*SHORT PROBLEM*: Render the material below as a Markdown table with two columns, Step and Text, giving each line its row number. Leave out blank lines and the pictures.

☆ ☆ ☆

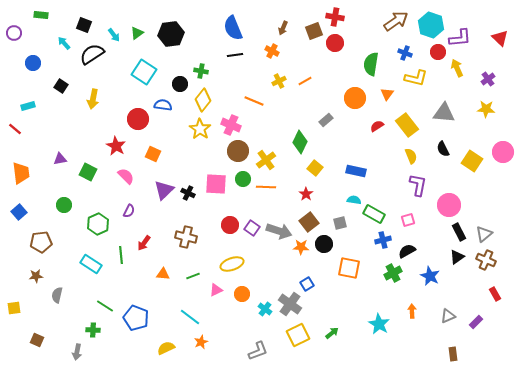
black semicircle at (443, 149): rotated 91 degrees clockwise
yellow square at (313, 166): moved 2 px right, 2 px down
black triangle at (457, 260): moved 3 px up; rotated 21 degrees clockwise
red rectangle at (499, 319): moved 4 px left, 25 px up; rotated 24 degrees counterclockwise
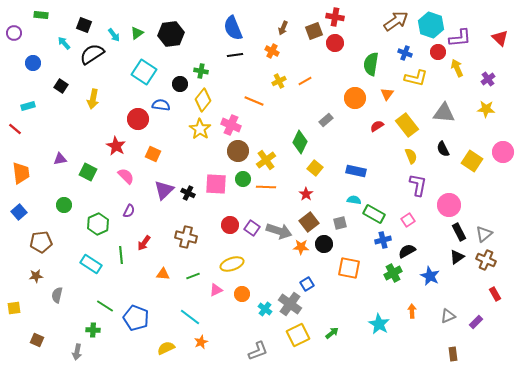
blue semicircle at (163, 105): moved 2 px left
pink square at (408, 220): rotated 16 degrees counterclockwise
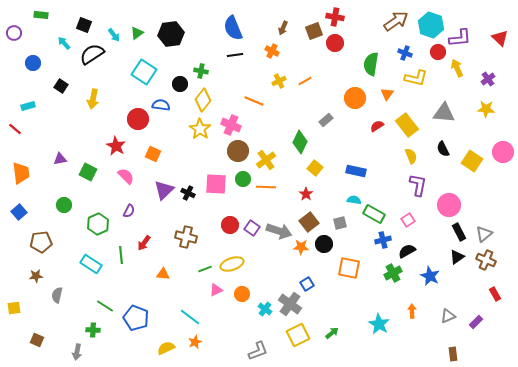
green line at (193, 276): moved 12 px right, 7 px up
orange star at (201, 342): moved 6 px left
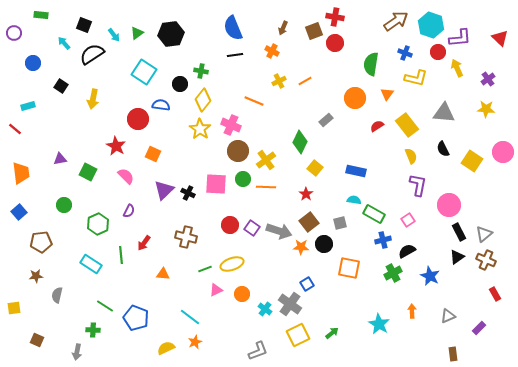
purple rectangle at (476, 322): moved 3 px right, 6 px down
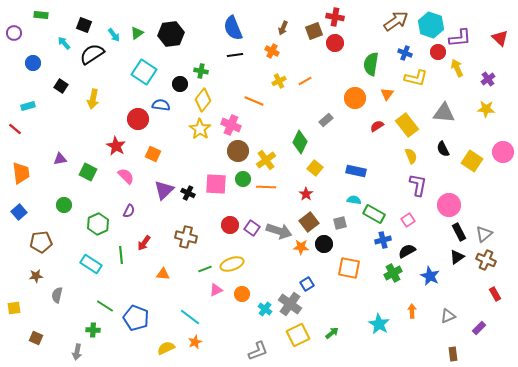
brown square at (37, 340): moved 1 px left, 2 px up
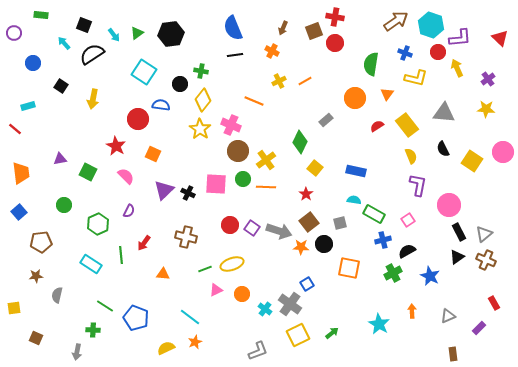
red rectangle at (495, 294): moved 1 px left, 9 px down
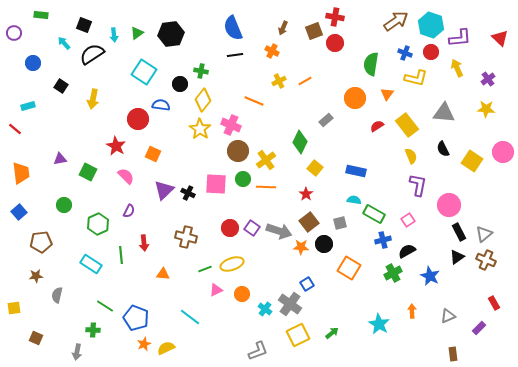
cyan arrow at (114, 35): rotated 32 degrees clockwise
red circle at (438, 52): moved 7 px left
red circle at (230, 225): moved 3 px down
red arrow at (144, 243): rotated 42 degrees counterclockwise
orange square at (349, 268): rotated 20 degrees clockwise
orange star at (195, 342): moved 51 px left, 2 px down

☆ ☆ ☆

*SOLUTION TO THE EXERCISE*:
| Step | Text |
|---|---|
| 1 | black semicircle at (443, 149): rotated 91 degrees clockwise |
| 2 | yellow square at (313, 166): moved 2 px right, 2 px down |
| 3 | black triangle at (457, 260): moved 3 px up; rotated 21 degrees clockwise |
| 4 | red rectangle at (499, 319): moved 4 px left, 25 px up; rotated 24 degrees counterclockwise |
| 5 | blue semicircle at (163, 105): moved 2 px left |
| 6 | pink square at (408, 220): rotated 16 degrees counterclockwise |
| 7 | green line at (193, 276): moved 12 px right, 7 px up |
| 8 | orange star at (201, 342): moved 6 px left |
| 9 | purple rectangle at (476, 322): moved 3 px right, 6 px down |
| 10 | brown square at (37, 340): moved 1 px left, 2 px up |
| 11 | red rectangle at (495, 294): moved 1 px left, 9 px down |
| 12 | cyan arrow at (114, 35): rotated 32 degrees clockwise |
| 13 | red circle at (438, 52): moved 7 px left |
| 14 | red circle at (230, 225): moved 3 px down |
| 15 | red arrow at (144, 243): rotated 42 degrees counterclockwise |
| 16 | orange square at (349, 268): rotated 20 degrees clockwise |
| 17 | orange star at (195, 342): moved 51 px left, 2 px down |